▶ [What is being asked]: The answer must consist solely of the line that contains "D3: none -> schottky (A +12V, K VRAW)" and all subsequent lines of the data, each reproduced exactly.

▶ [Task inputs]:
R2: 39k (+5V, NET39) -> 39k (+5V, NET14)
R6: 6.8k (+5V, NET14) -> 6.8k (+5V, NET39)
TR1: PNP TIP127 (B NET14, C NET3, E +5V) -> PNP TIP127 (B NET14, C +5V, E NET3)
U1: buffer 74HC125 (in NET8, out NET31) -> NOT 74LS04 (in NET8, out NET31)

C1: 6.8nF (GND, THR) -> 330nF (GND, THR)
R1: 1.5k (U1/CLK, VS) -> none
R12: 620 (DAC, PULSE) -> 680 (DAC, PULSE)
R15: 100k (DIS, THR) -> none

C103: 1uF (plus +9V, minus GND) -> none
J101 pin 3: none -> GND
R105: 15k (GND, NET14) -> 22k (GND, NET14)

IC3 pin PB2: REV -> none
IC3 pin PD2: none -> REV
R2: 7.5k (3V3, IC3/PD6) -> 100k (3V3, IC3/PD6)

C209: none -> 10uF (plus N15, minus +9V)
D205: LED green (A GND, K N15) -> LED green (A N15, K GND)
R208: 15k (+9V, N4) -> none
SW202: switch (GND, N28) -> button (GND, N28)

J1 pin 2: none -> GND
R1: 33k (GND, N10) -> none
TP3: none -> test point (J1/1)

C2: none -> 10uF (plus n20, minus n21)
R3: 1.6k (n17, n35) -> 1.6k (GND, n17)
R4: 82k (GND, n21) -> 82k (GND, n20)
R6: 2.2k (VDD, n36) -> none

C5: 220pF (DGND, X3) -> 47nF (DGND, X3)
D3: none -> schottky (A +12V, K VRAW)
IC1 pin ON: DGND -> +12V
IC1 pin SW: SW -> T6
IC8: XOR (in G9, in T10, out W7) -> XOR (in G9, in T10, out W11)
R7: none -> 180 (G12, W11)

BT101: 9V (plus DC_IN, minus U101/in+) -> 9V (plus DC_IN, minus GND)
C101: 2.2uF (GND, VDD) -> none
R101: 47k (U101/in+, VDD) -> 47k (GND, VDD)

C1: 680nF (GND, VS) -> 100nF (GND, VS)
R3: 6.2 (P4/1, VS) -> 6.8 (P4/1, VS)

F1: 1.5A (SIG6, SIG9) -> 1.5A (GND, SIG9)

▶ [Expected answer]:
D3: none -> schottky (A +12V, K VRAW)
IC1 pin ON: DGND -> +12V
IC1 pin SW: SW -> T6
IC8: XOR (in G9, in T10, out W7) -> XOR (in G9, in T10, out W11)
R7: none -> 180 (G12, W11)

BT101: 9V (plus DC_IN, minus U101/in+) -> 9V (plus DC_IN, minus GND)
C101: 2.2uF (GND, VDD) -> none
R101: 47k (U101/in+, VDD) -> 47k (GND, VDD)

C1: 680nF (GND, VS) -> 100nF (GND, VS)
R3: 6.2 (P4/1, VS) -> 6.8 (P4/1, VS)

F1: 1.5A (SIG6, SIG9) -> 1.5A (GND, SIG9)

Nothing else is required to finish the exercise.